§ **Prompt**:
Once you find the line with "red flower pot" in the data that follows, repeat it and every line after it exactly, through the line with "red traffic cone [317,245,369,307]".

§ **Input data**:
+ + + + +

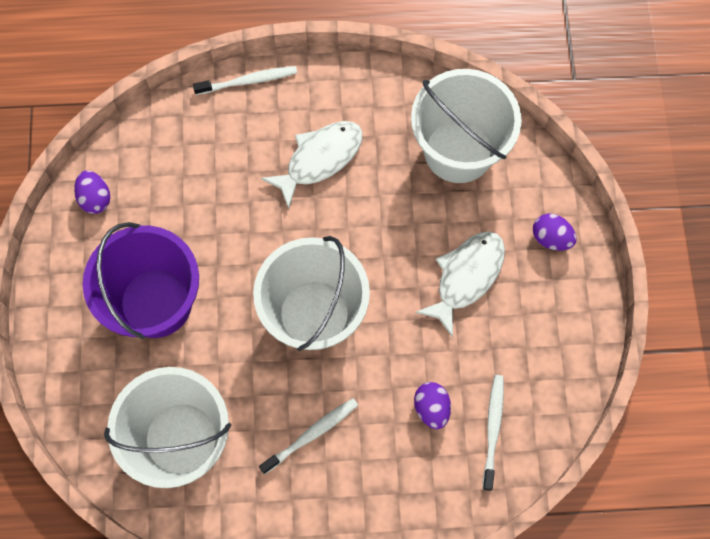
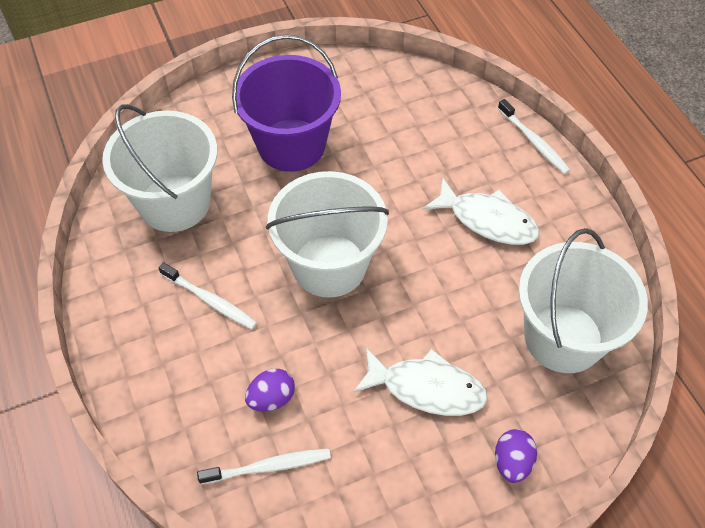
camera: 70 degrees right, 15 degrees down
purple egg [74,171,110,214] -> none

+ + + + +

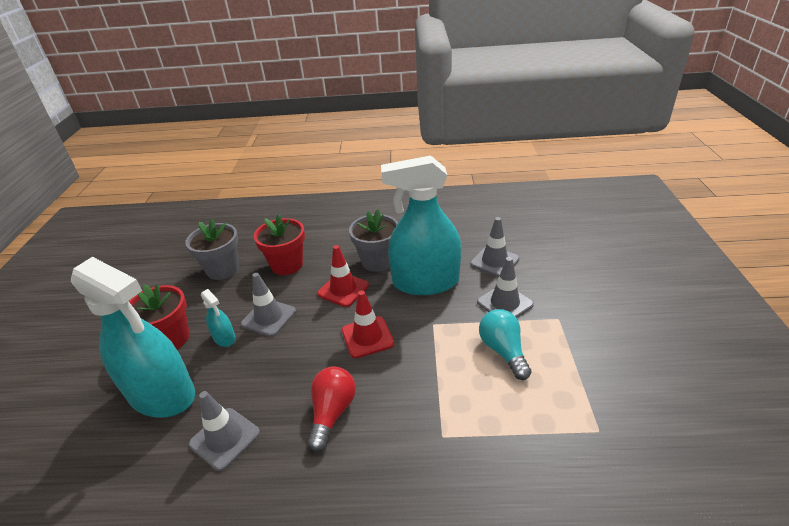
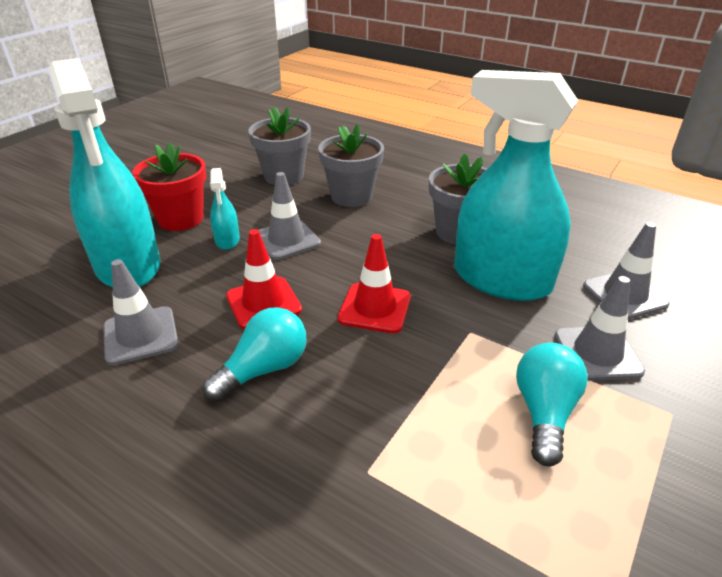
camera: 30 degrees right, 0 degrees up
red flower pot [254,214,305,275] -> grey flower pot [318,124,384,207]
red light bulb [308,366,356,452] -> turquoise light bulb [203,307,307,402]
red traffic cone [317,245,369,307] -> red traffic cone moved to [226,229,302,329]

+ + + + +

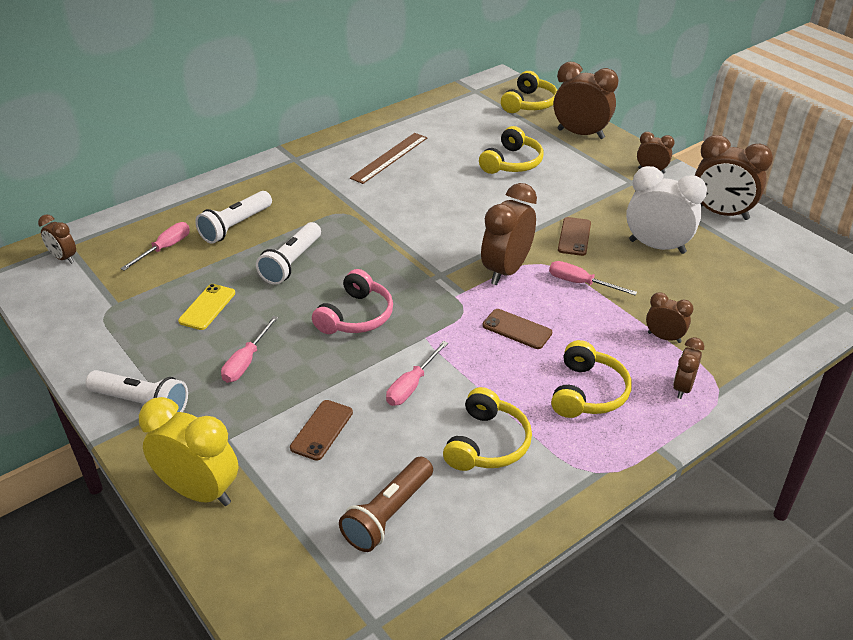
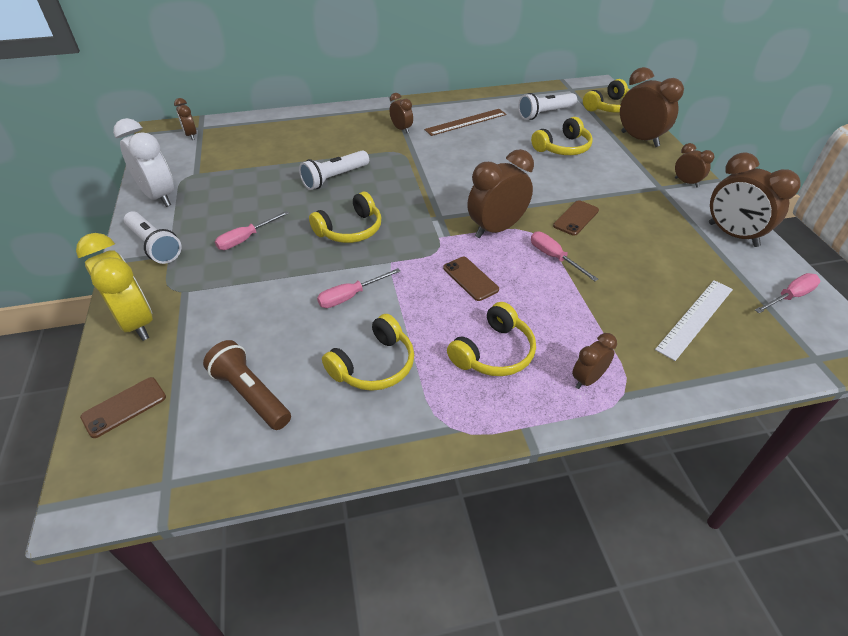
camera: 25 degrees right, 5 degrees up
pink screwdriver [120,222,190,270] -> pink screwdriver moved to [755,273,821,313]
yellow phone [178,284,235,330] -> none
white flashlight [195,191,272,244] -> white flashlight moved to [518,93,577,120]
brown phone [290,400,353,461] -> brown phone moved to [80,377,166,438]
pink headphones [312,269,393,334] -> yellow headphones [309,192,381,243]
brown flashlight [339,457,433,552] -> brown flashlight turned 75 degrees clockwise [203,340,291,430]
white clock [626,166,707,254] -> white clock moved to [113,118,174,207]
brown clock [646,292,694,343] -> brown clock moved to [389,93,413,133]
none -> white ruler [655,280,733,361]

+ + + + +

§ **Response area**:
red flower pot [254,214,305,275] -> grey flower pot [318,124,384,207]
red light bulb [308,366,356,452] -> turquoise light bulb [203,307,307,402]
red traffic cone [317,245,369,307] -> red traffic cone moved to [226,229,302,329]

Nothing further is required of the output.